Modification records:
· · · ·
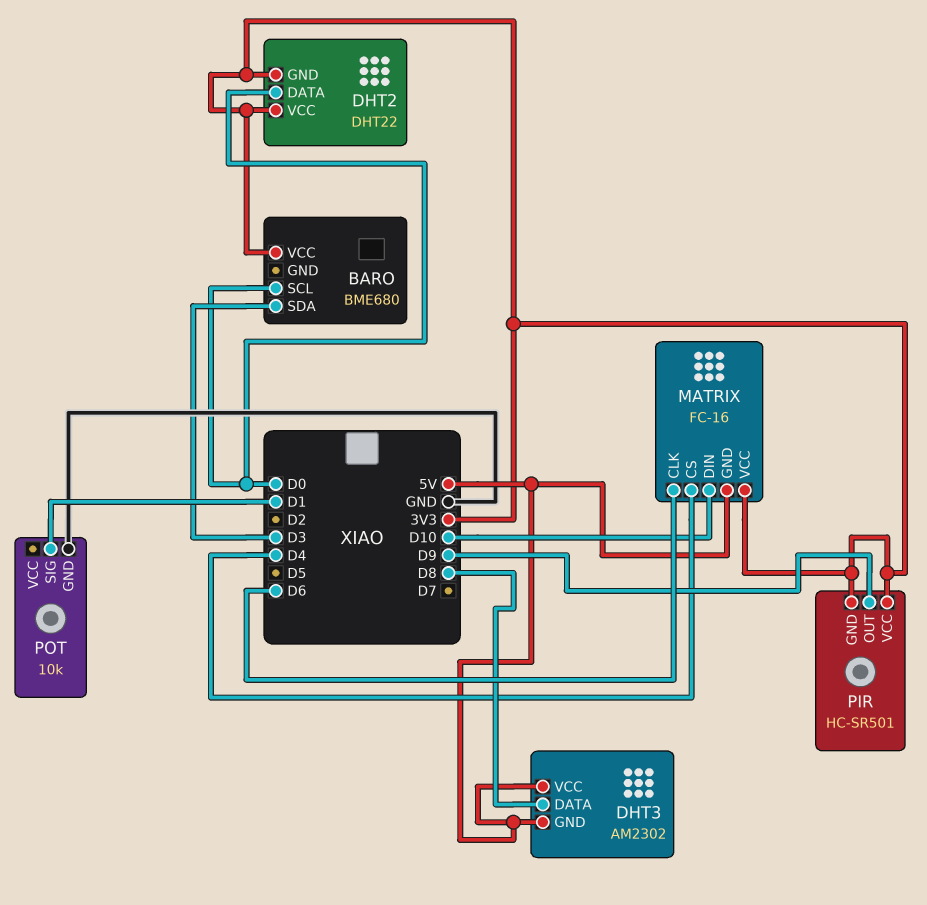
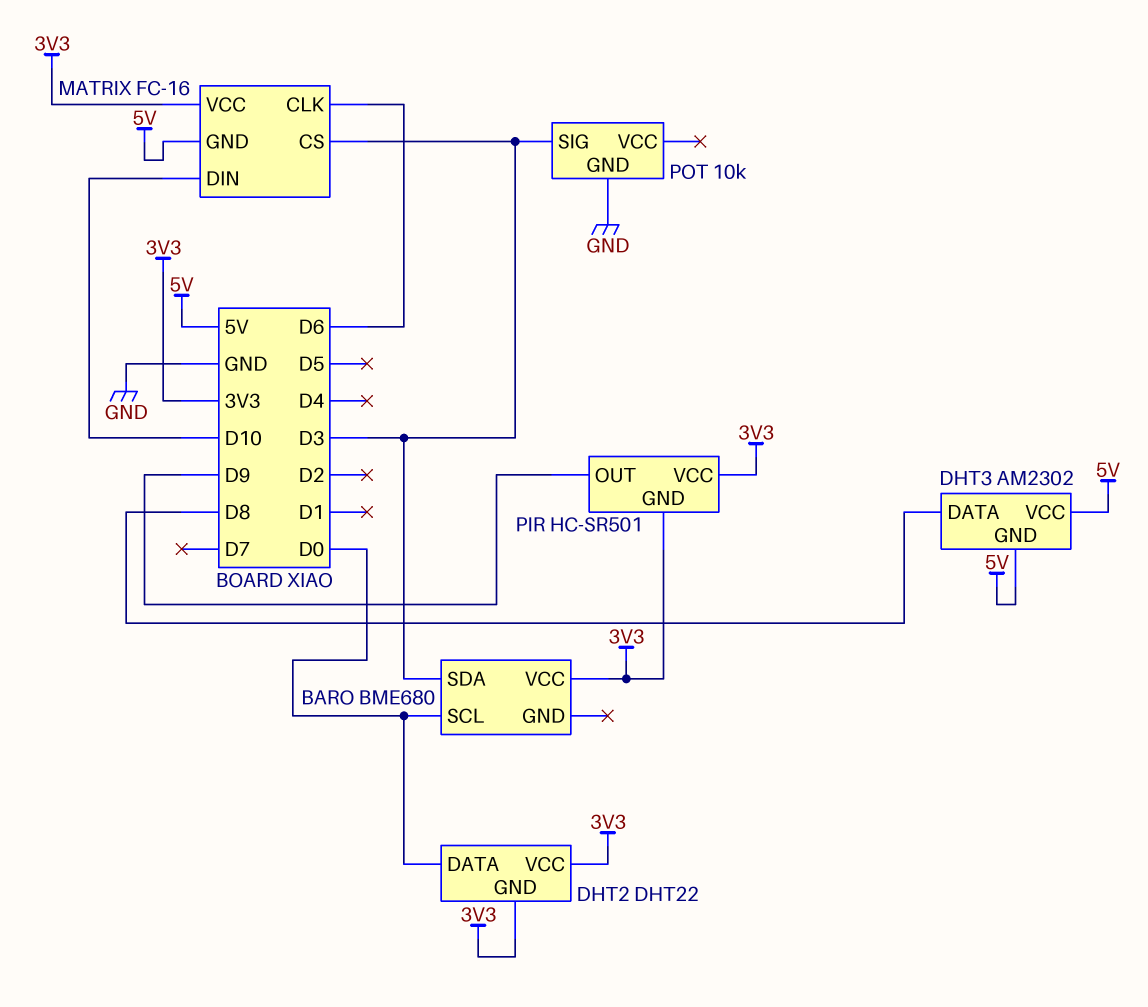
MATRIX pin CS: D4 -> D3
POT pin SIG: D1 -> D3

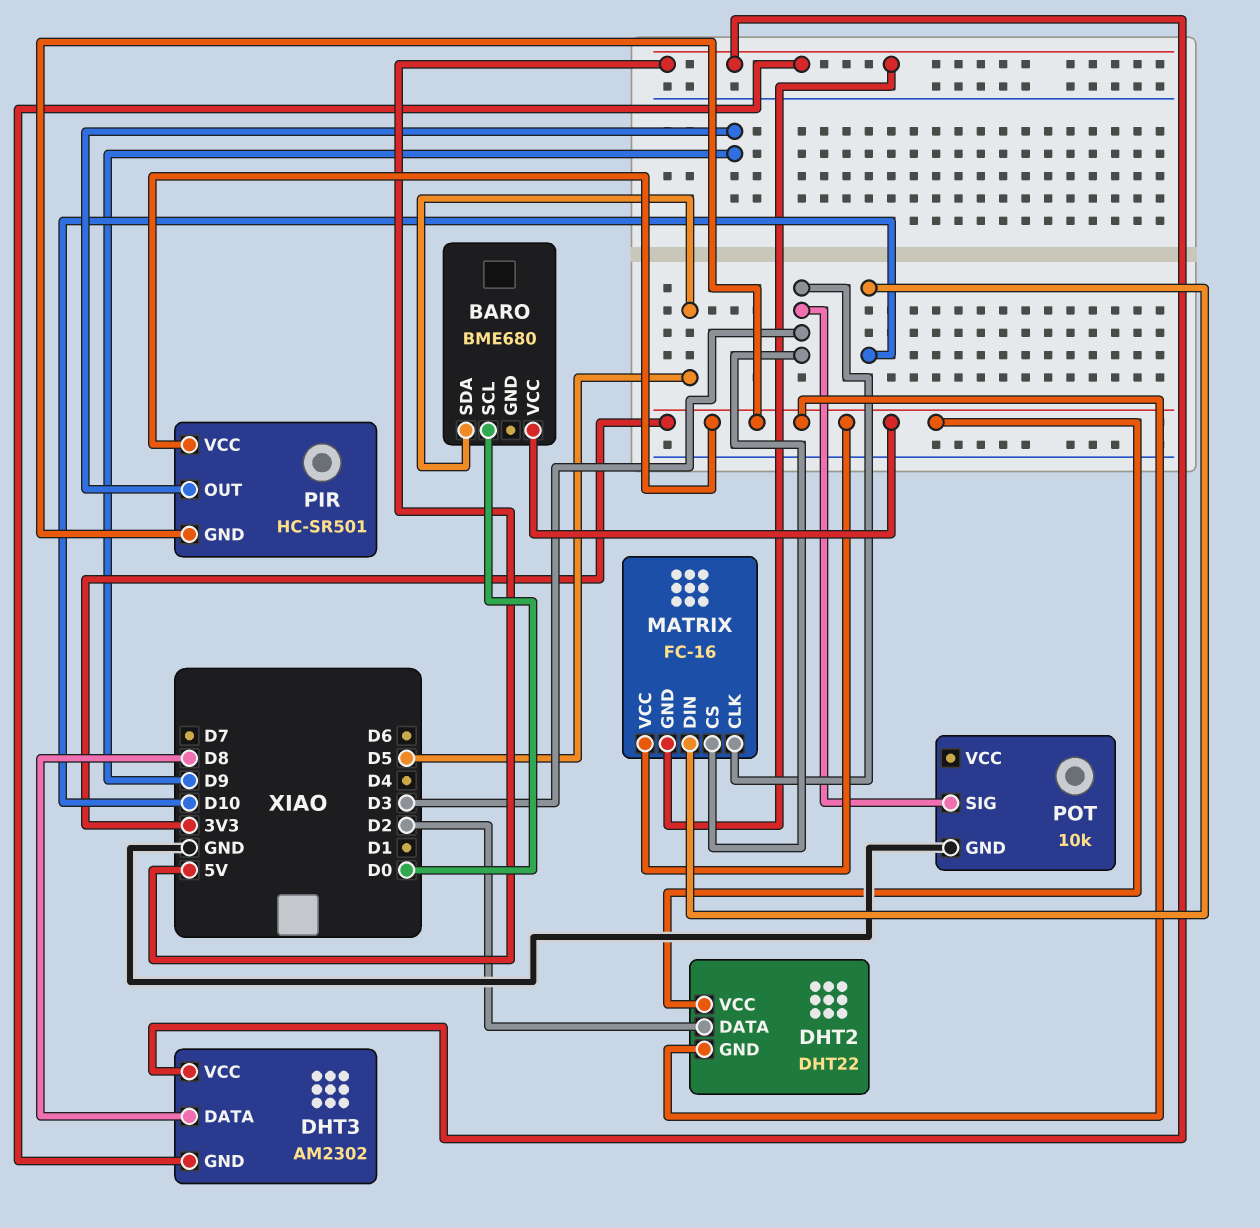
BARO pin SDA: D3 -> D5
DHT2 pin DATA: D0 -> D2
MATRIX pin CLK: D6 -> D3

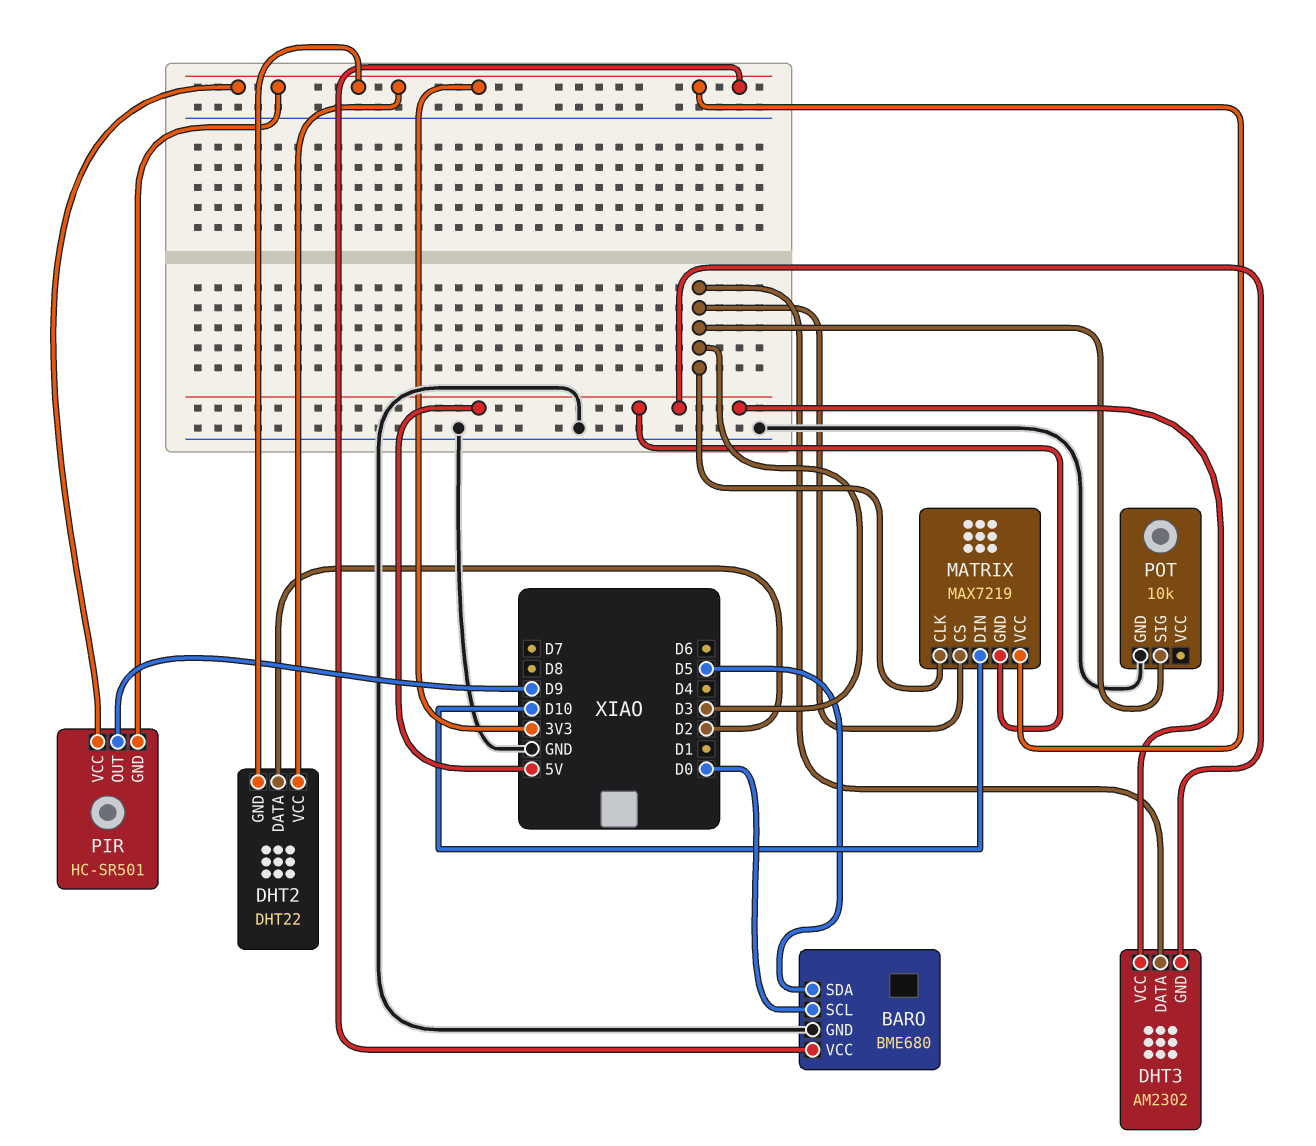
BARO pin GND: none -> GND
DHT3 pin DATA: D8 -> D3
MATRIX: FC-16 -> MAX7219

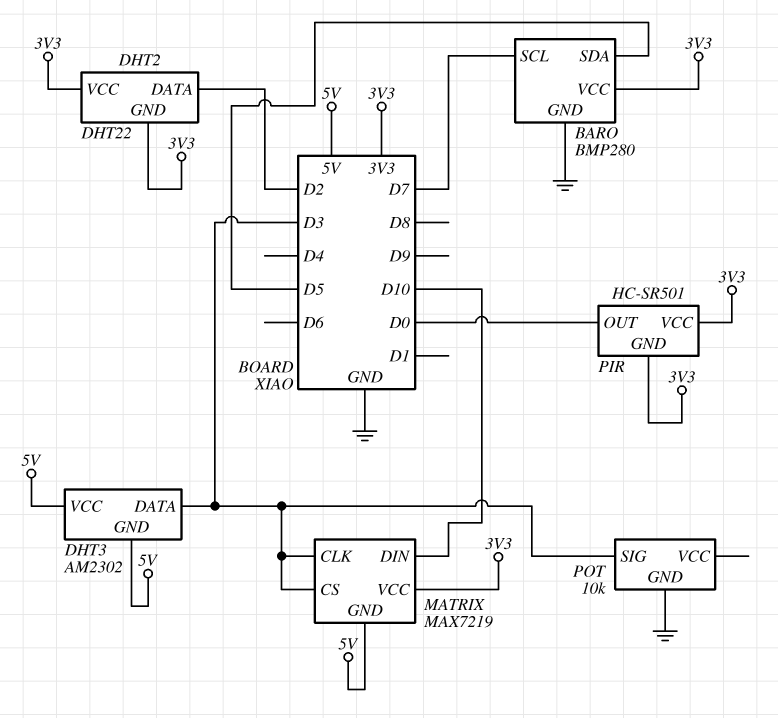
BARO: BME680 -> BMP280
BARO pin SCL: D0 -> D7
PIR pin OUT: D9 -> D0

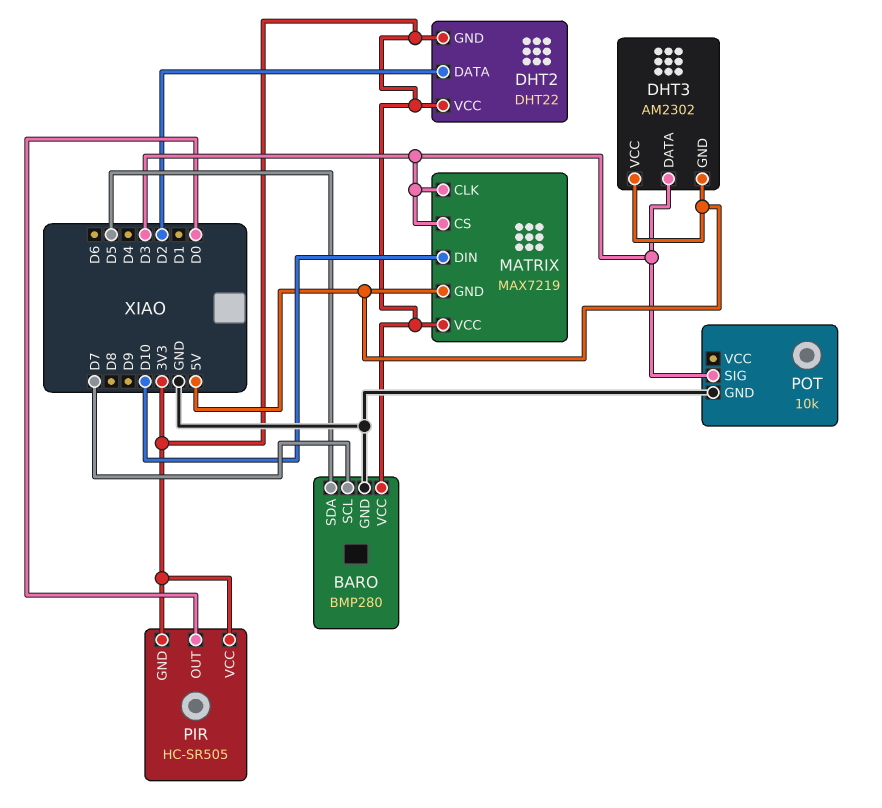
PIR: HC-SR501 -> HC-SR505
· · · ·
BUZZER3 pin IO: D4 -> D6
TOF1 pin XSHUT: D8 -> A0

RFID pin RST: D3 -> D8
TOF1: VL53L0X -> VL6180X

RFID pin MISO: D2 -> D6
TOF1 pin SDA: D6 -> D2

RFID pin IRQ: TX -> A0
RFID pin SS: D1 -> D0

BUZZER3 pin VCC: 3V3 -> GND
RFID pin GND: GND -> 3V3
· · · ·
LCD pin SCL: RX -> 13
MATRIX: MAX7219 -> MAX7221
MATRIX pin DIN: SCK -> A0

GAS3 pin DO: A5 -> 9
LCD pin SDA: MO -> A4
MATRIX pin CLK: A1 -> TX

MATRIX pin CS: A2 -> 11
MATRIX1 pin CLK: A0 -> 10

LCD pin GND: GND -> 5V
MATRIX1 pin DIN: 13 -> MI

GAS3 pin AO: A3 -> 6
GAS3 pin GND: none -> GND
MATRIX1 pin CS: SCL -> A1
· · · ·
Work instruction:
Start at the line containing "MATRIX pin CS: D4 -> D3" above and stop at the line containing "PIR: HC-SR501 -> HC-SR505". Output those lines exactly, both included, but none of the pictures.

Solution:
MATRIX pin CS: D4 -> D3
POT pin SIG: D1 -> D3

BARO pin SDA: D3 -> D5
DHT2 pin DATA: D0 -> D2
MATRIX pin CLK: D6 -> D3

BARO pin GND: none -> GND
DHT3 pin DATA: D8 -> D3
MATRIX: FC-16 -> MAX7219

BARO: BME680 -> BMP280
BARO pin SCL: D0 -> D7
PIR pin OUT: D9 -> D0

PIR: HC-SR501 -> HC-SR505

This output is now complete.